> AIM
Revise the lines from the one containing "This screenshot has" through the one containing "Locate an element" by changing "screenshot" to "capture" and keeping everything else the same. Give only those lines.

> DATA EXTRACT
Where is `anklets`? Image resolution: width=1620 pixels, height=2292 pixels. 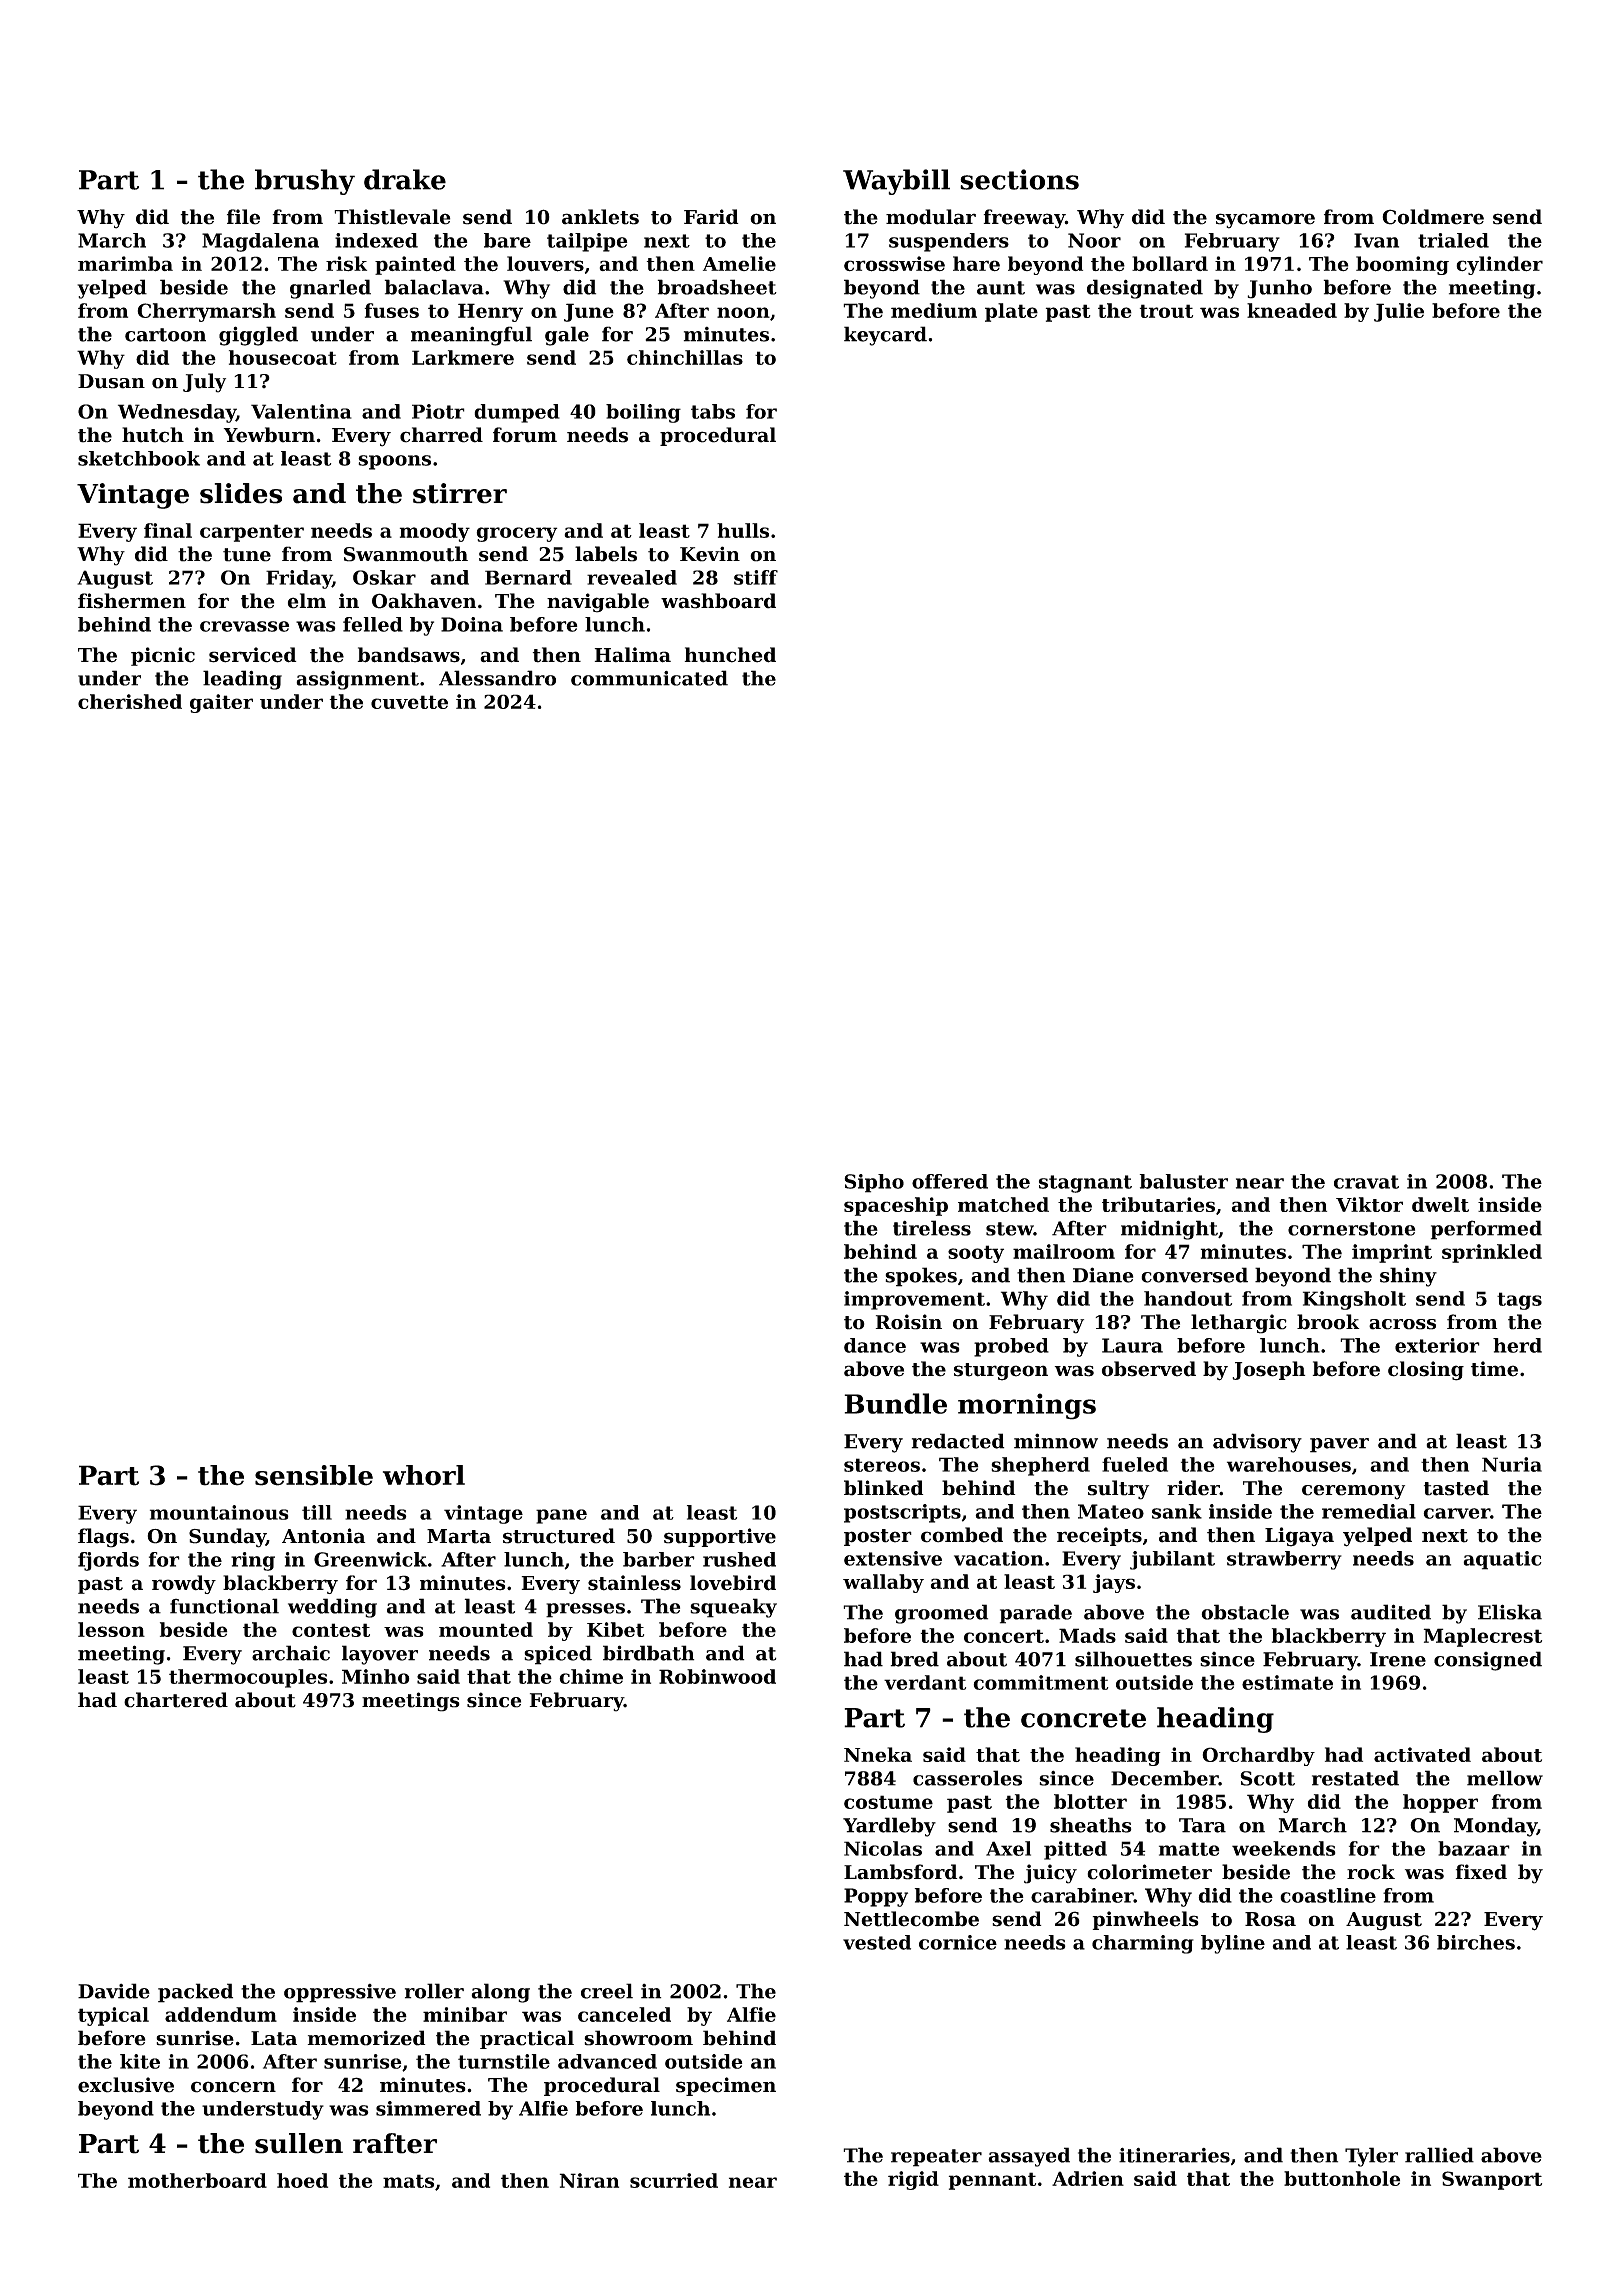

---

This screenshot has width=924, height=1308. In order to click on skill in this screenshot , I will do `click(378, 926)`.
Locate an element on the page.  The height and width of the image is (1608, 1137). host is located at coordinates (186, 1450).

...

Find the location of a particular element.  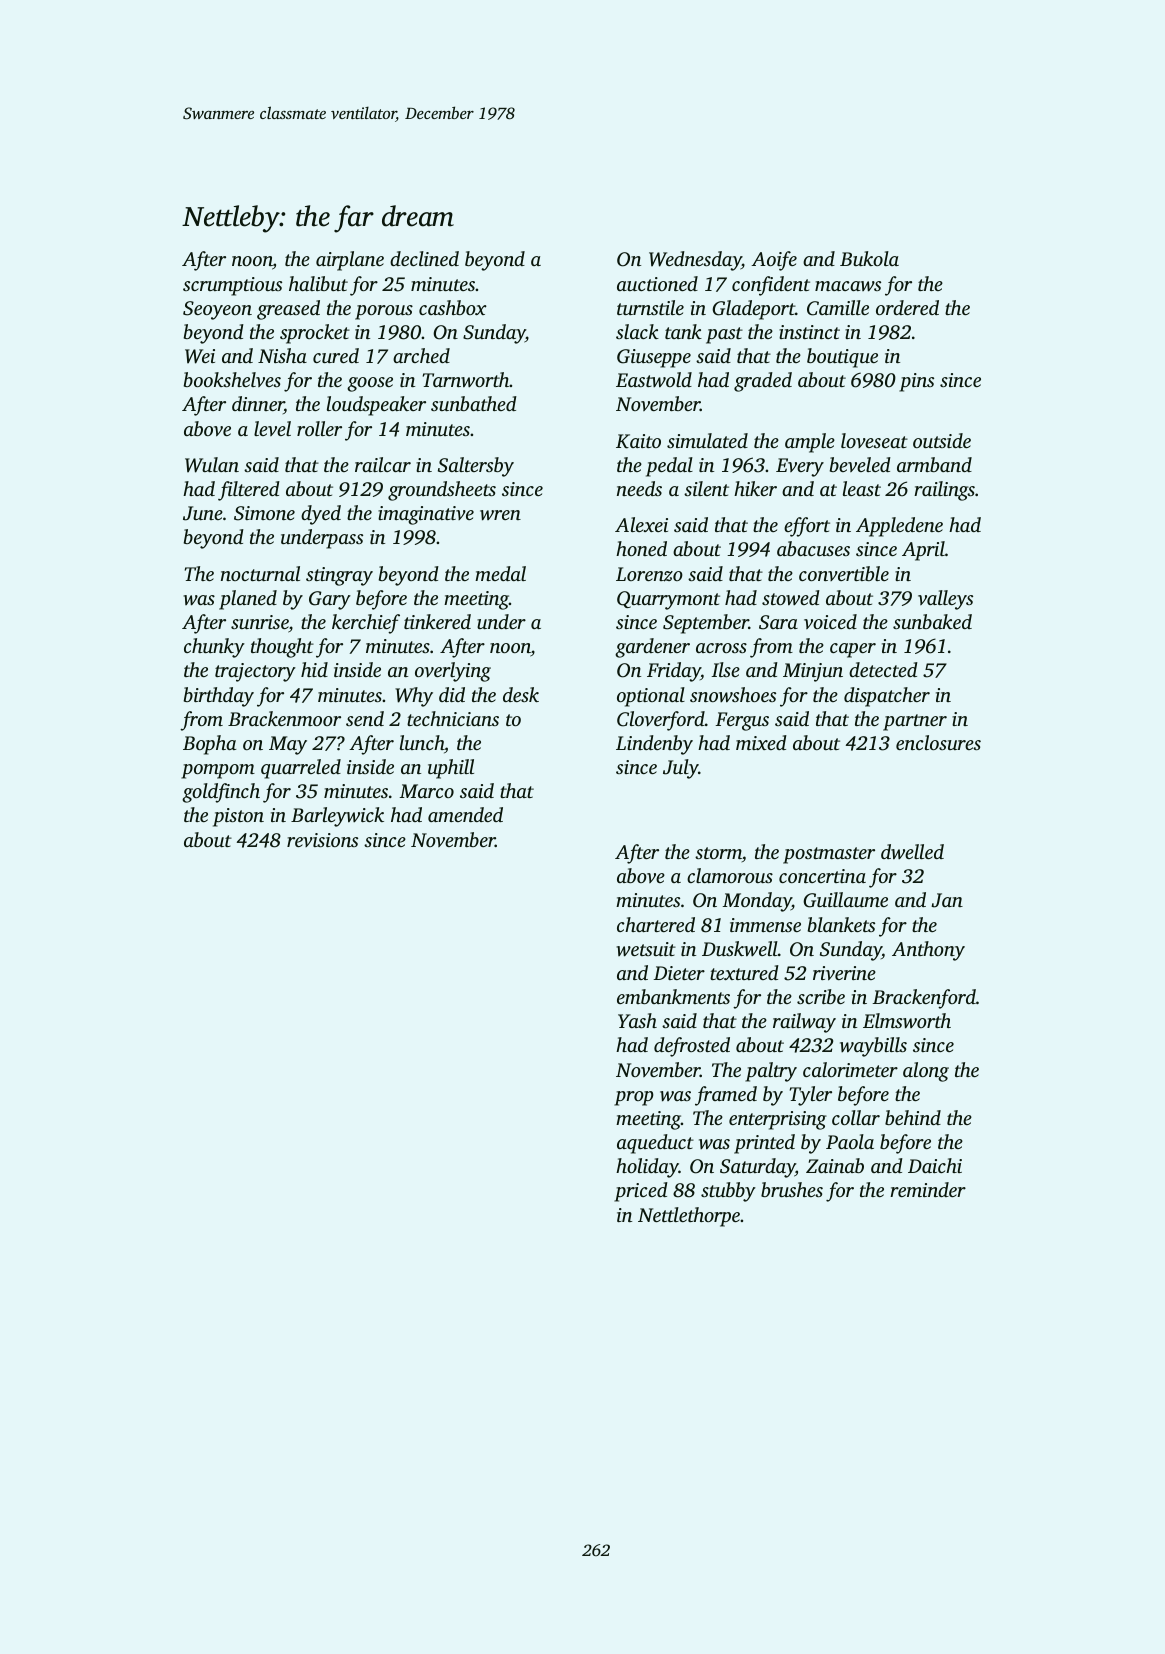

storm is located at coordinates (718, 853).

> OUTPUT OF THE EXERCISE
This capture has width=924, height=1308. In order to click on skill in this capture , I will do `click(378, 926)`.
Locate an element on the page.  The height and width of the image is (1608, 1137). host is located at coordinates (186, 1450).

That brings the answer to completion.